Start of Block

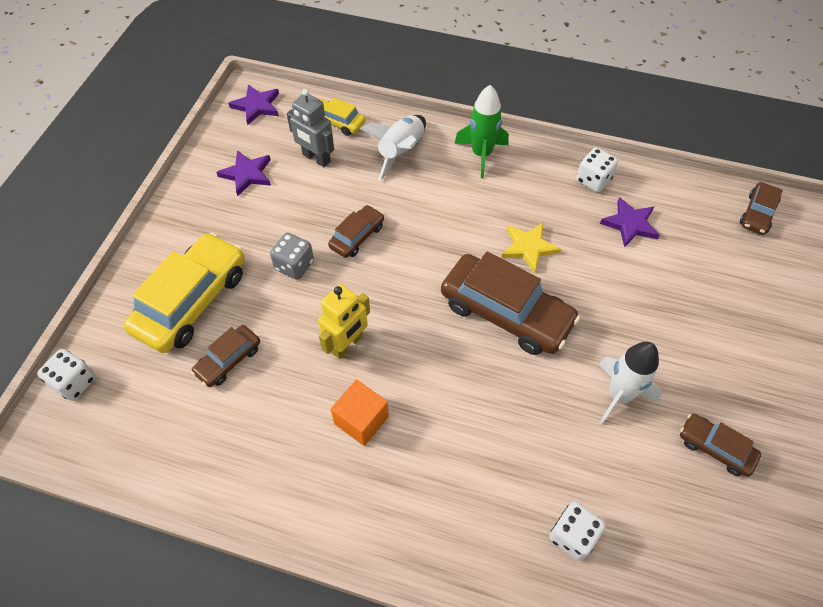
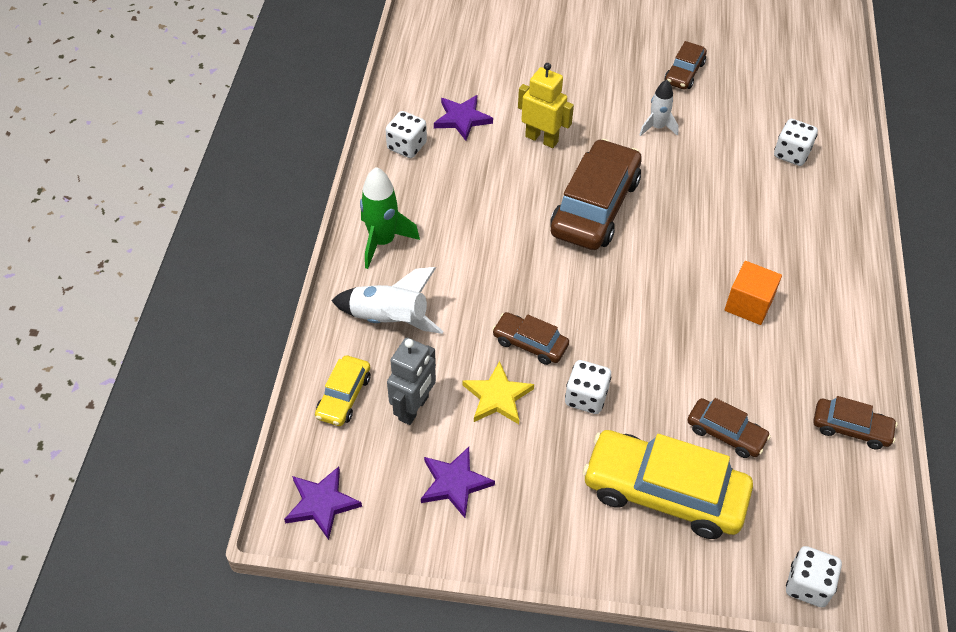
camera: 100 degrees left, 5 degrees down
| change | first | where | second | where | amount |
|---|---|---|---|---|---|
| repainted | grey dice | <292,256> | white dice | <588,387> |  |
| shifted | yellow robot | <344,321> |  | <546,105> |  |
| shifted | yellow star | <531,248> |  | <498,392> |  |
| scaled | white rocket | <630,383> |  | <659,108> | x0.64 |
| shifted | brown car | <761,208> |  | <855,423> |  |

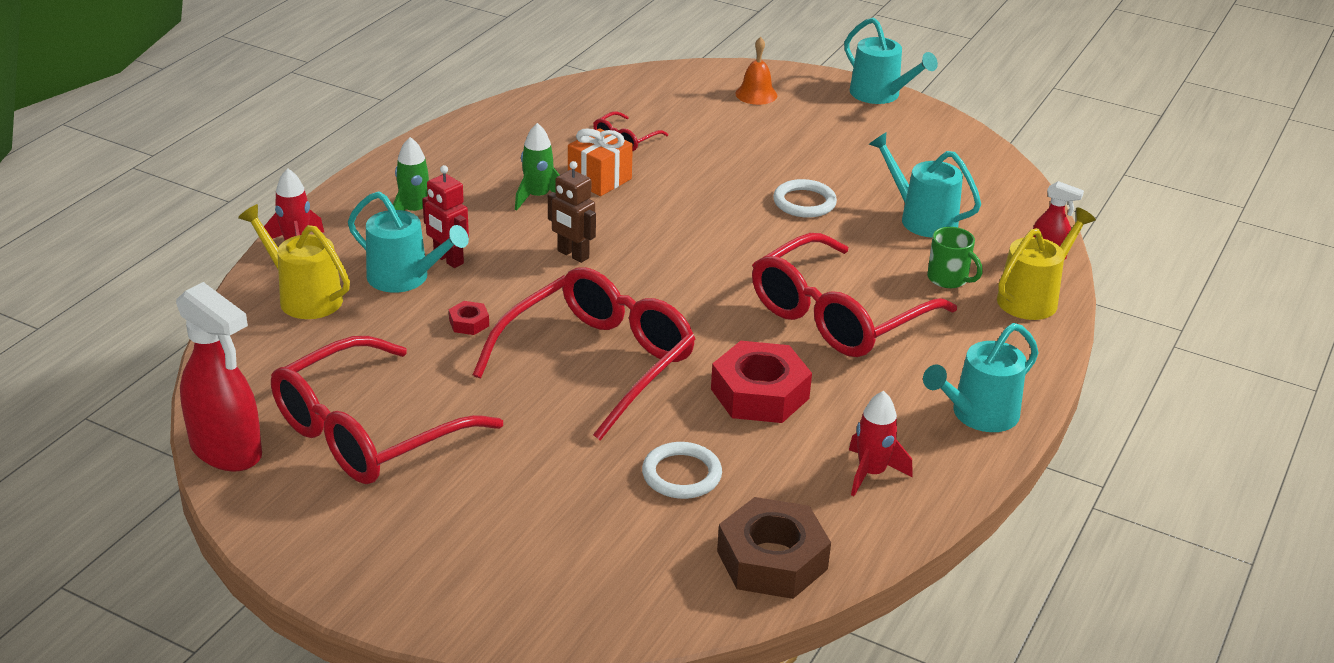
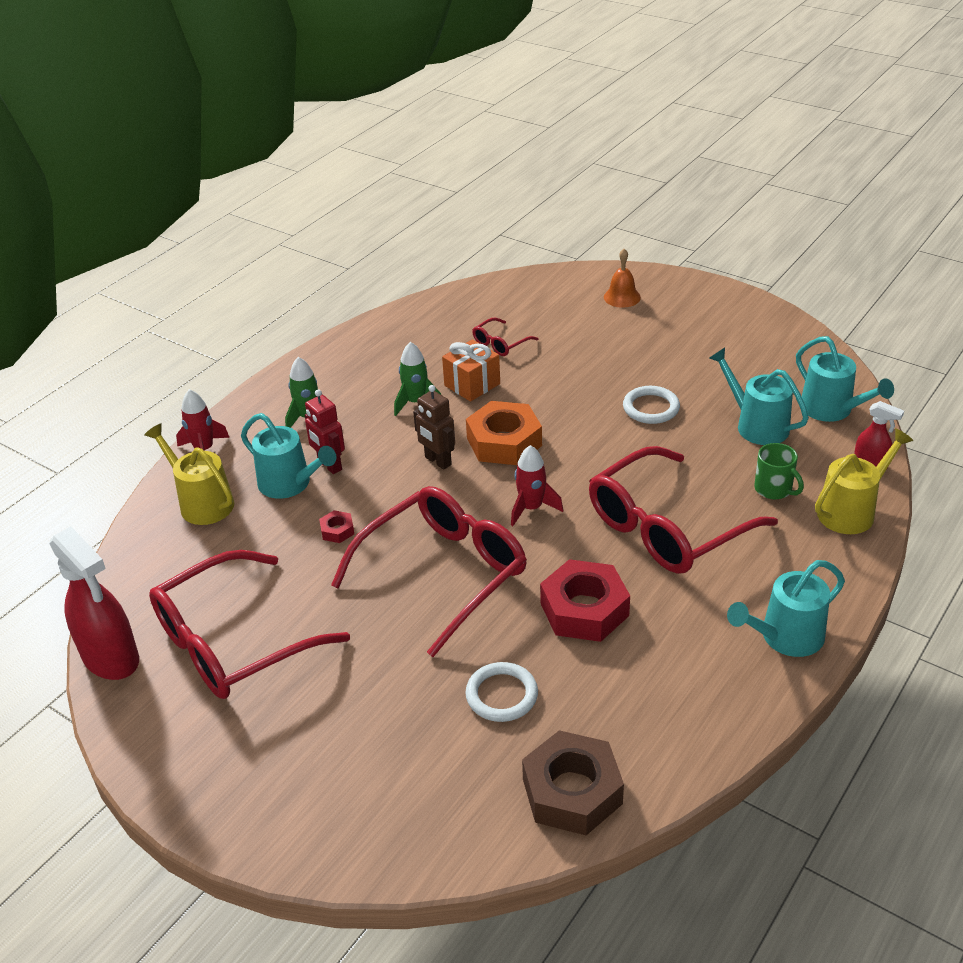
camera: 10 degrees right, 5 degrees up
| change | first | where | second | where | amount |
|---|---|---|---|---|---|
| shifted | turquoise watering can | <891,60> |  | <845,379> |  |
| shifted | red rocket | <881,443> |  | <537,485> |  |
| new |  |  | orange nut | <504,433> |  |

End of Block

▶ _How to complete this task_
The lines from the one containing "yellow star |" to the final line of the material, both ends included, should be retyped exactly and alone, with no pictures.

▶ _Response_
| shifted | yellow star | <531,248> |  | <498,392> |  |
| scaled | white rocket | <630,383> |  | <659,108> | x0.64 |
| shifted | brown car | <761,208> |  | <855,423> |  |

camera: 10 degrees right, 5 degrees up
| change | first | where | second | where | amount |
|---|---|---|---|---|---|
| shifted | turquoise watering can | <891,60> |  | <845,379> |  |
| shifted | red rocket | <881,443> |  | <537,485> |  |
| new |  |  | orange nut | <504,433> |  |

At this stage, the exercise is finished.